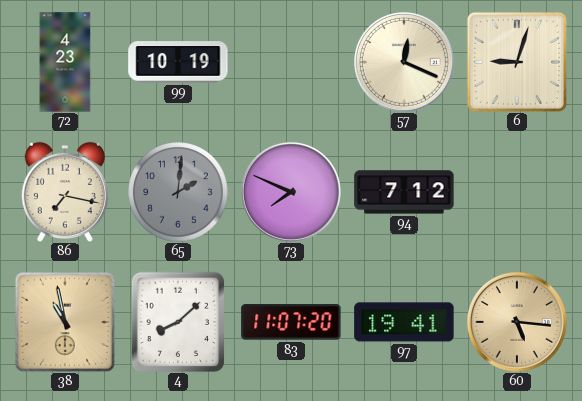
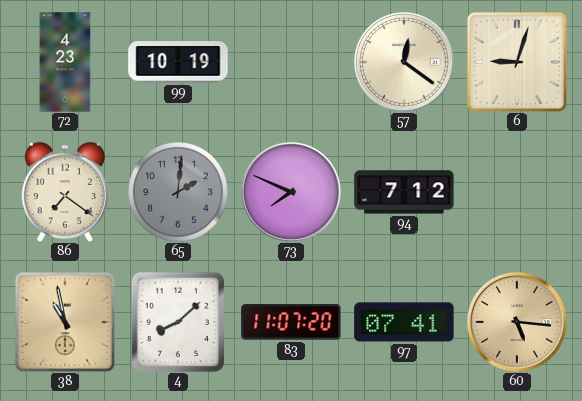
57: 12:19 -> 12:21
86: 7:17 -> 7:21
97: 19:41 -> 07:41
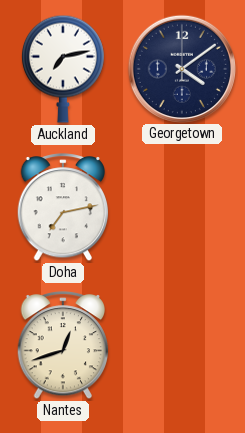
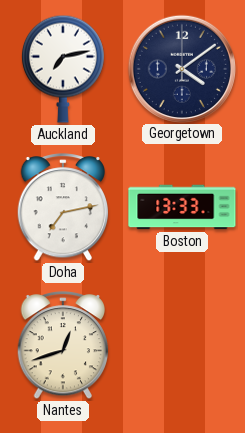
Boston: none -> 13:33
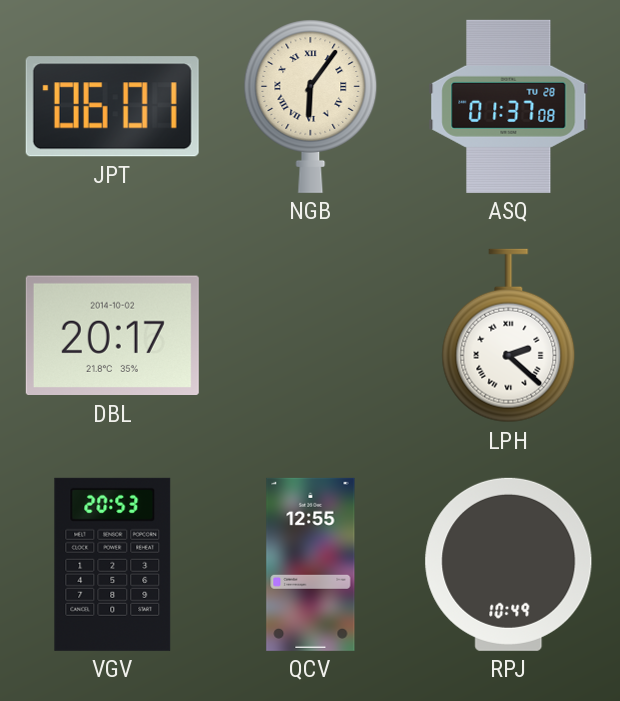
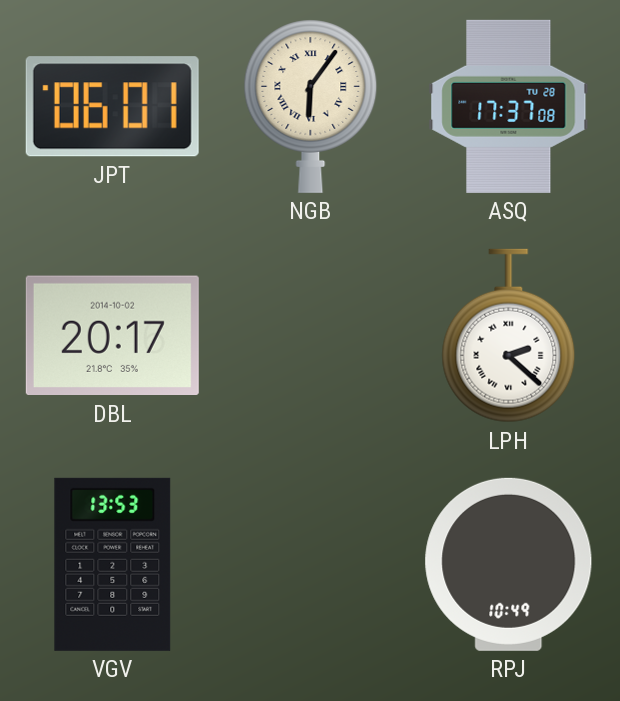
ASQ: 01:37 -> 17:37
VGV: 20:53 -> 13:53
QCV: 12:55 -> none
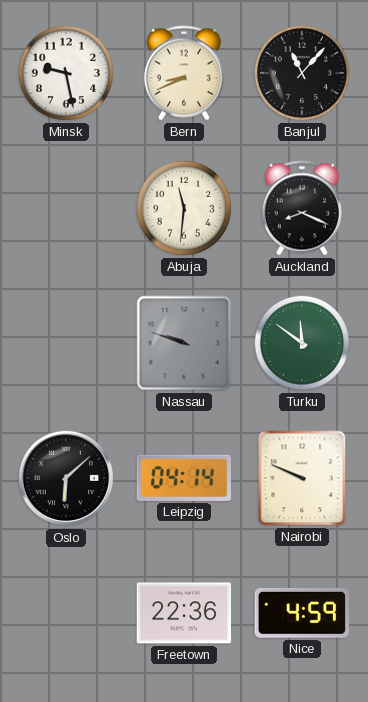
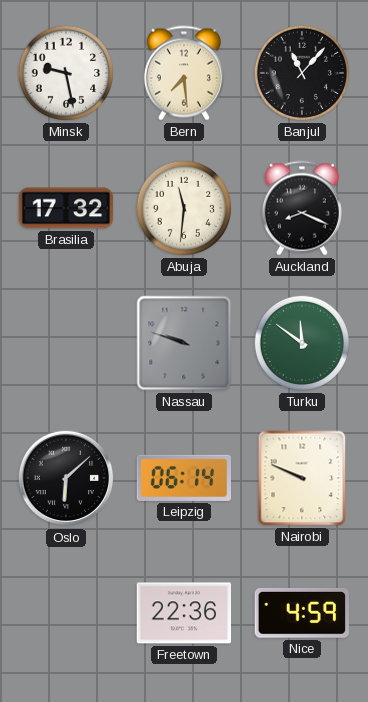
Bern: 8:41 -> 7:29
Brasilia: none -> 17:32
Leipzig: 04:14 -> 06:14
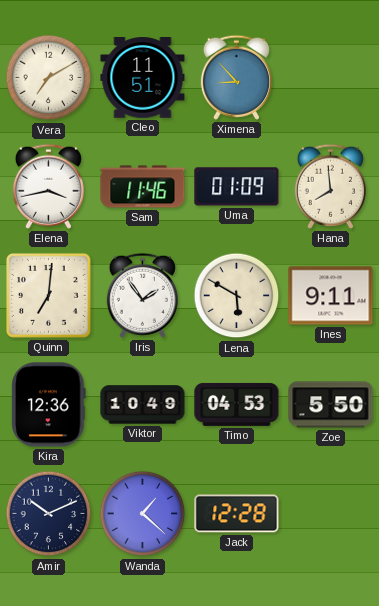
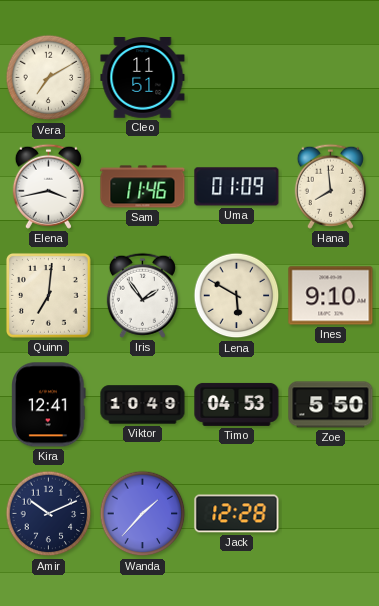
Ximena: 8:53 -> none
Ines: 9:11 -> 9:10
Kira: 12:36 -> 12:41
Wanda: 1:22 -> 1:37
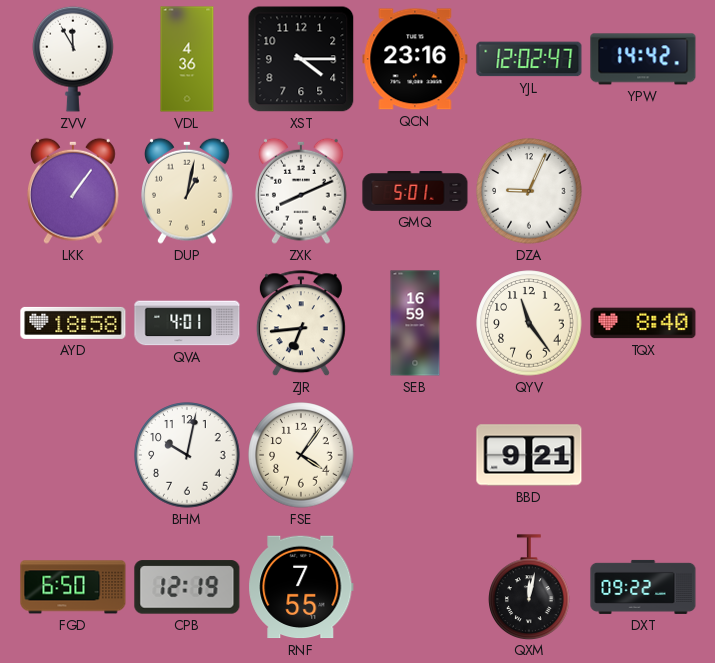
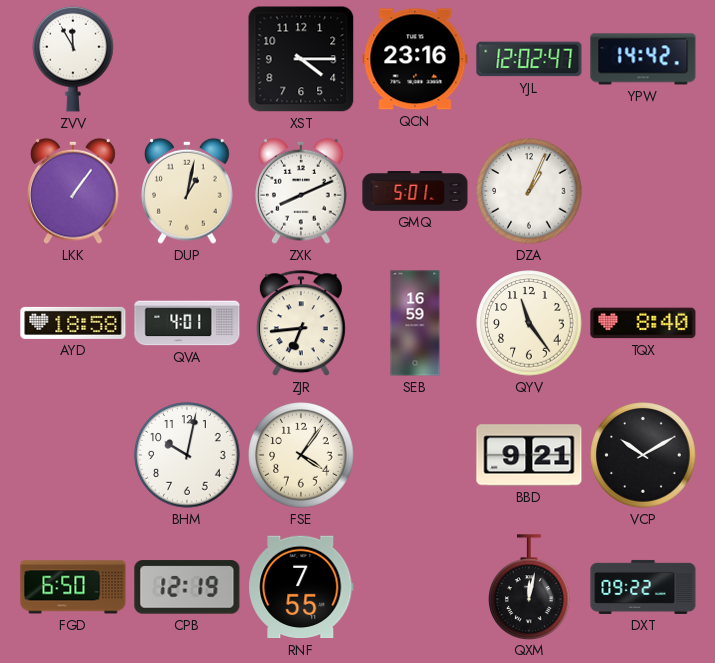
VDL: 4:36 -> none
DZA: 9:04 -> 1:04
VCP: none -> 10:10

• _STATED EXERCISE_: Pick out every line above that contains the word "none".

• _SOLUTION TO THIS EXERCISE_:
Boston: none -> 13:33
QCV: 12:55 -> none
Brasilia: none -> 17:32
Ximena: 8:53 -> none
VDL: 4:36 -> none
VCP: none -> 10:10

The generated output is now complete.